((

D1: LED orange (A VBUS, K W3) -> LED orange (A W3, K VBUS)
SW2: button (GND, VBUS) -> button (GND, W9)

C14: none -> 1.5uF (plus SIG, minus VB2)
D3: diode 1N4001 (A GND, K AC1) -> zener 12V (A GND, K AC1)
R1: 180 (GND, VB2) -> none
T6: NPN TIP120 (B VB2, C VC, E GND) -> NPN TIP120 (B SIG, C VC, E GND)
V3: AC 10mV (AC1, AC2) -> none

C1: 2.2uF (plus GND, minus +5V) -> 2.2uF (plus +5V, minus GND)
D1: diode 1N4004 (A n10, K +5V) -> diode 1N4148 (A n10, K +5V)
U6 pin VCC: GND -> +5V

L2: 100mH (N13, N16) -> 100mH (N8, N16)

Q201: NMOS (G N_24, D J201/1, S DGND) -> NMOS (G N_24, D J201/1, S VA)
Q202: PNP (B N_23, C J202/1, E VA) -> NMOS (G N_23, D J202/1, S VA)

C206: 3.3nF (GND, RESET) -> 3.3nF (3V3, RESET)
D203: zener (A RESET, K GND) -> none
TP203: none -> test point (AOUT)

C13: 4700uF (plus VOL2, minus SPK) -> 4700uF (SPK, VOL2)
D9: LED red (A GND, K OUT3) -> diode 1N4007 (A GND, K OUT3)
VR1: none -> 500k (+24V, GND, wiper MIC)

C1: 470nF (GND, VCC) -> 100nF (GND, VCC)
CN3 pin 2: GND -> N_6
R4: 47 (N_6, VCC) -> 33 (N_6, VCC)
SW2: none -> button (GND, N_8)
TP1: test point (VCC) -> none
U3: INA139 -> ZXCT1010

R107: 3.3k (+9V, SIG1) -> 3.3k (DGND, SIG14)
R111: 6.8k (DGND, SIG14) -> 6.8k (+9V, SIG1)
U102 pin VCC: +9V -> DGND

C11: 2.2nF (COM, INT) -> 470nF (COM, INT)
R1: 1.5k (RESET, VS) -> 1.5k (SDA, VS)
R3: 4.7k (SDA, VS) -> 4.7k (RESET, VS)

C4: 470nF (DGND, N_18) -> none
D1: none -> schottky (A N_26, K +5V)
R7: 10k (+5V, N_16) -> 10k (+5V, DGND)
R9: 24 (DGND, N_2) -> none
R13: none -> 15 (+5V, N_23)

))

▶ _ACTIVITY_: Print exactly the lines that run from the line containing "L2: 100mH (N13, N16) -> 100mH (N8, N16)" to the end of the data, both ends included.

▶ _TASK SOLUTION_:
L2: 100mH (N13, N16) -> 100mH (N8, N16)

Q201: NMOS (G N_24, D J201/1, S DGND) -> NMOS (G N_24, D J201/1, S VA)
Q202: PNP (B N_23, C J202/1, E VA) -> NMOS (G N_23, D J202/1, S VA)

C206: 3.3nF (GND, RESET) -> 3.3nF (3V3, RESET)
D203: zener (A RESET, K GND) -> none
TP203: none -> test point (AOUT)

C13: 4700uF (plus VOL2, minus SPK) -> 4700uF (SPK, VOL2)
D9: LED red (A GND, K OUT3) -> diode 1N4007 (A GND, K OUT3)
VR1: none -> 500k (+24V, GND, wiper MIC)

C1: 470nF (GND, VCC) -> 100nF (GND, VCC)
CN3 pin 2: GND -> N_6
R4: 47 (N_6, VCC) -> 33 (N_6, VCC)
SW2: none -> button (GND, N_8)
TP1: test point (VCC) -> none
U3: INA139 -> ZXCT1010

R107: 3.3k (+9V, SIG1) -> 3.3k (DGND, SIG14)
R111: 6.8k (DGND, SIG14) -> 6.8k (+9V, SIG1)
U102 pin VCC: +9V -> DGND

C11: 2.2nF (COM, INT) -> 470nF (COM, INT)
R1: 1.5k (RESET, VS) -> 1.5k (SDA, VS)
R3: 4.7k (SDA, VS) -> 4.7k (RESET, VS)

C4: 470nF (DGND, N_18) -> none
D1: none -> schottky (A N_26, K +5V)
R7: 10k (+5V, N_16) -> 10k (+5V, DGND)
R9: 24 (DGND, N_2) -> none
R13: none -> 15 (+5V, N_23)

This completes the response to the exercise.